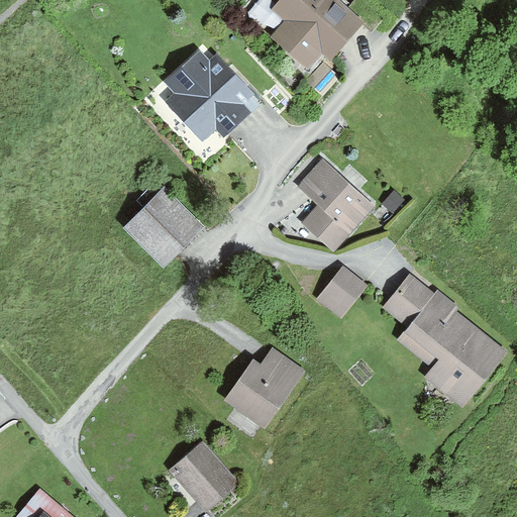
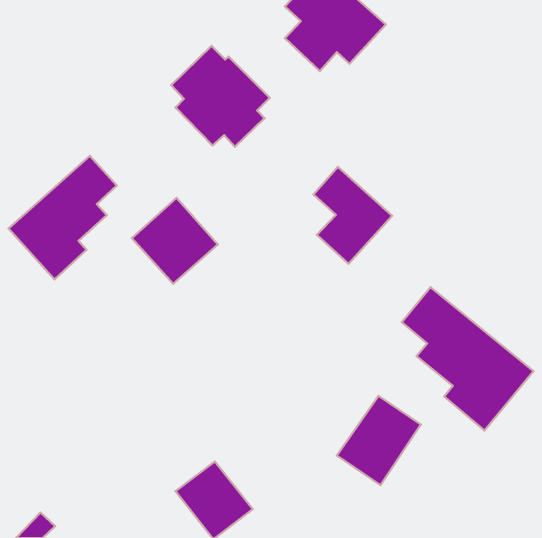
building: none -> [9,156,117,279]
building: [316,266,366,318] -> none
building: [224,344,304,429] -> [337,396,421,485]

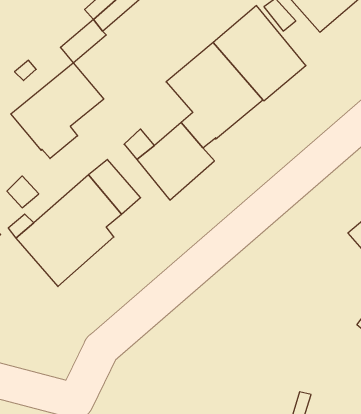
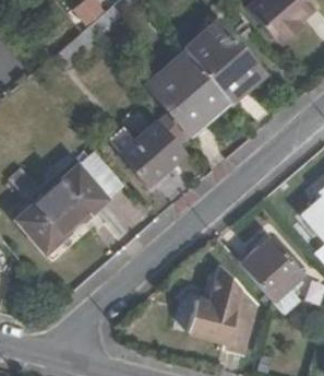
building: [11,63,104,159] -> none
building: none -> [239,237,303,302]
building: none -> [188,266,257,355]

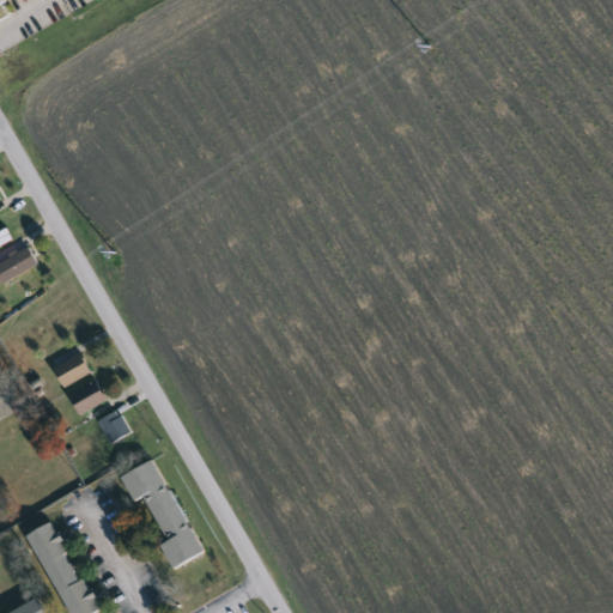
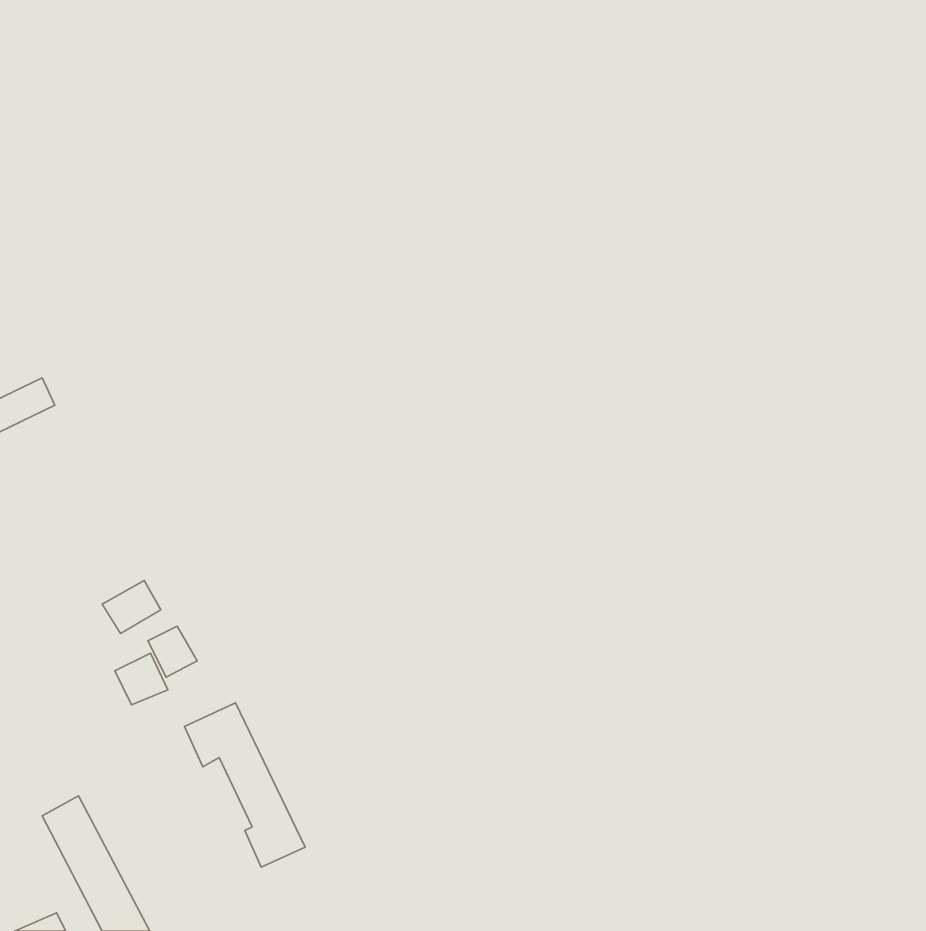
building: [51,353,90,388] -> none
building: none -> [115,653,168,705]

● ● ● ●

- Work to complete -
With the pictures left out, copy exactly the lines from the line holding "building: [316,266,366,318] -> none" through the final line of the records, including both.

- Result of the task -
building: [316,266,366,318] -> none
building: [224,344,304,429] -> [337,396,421,485]

building: [11,63,104,159] -> none
building: none -> [239,237,303,302]
building: none -> [188,266,257,355]

building: [51,353,90,388] -> none
building: none -> [115,653,168,705]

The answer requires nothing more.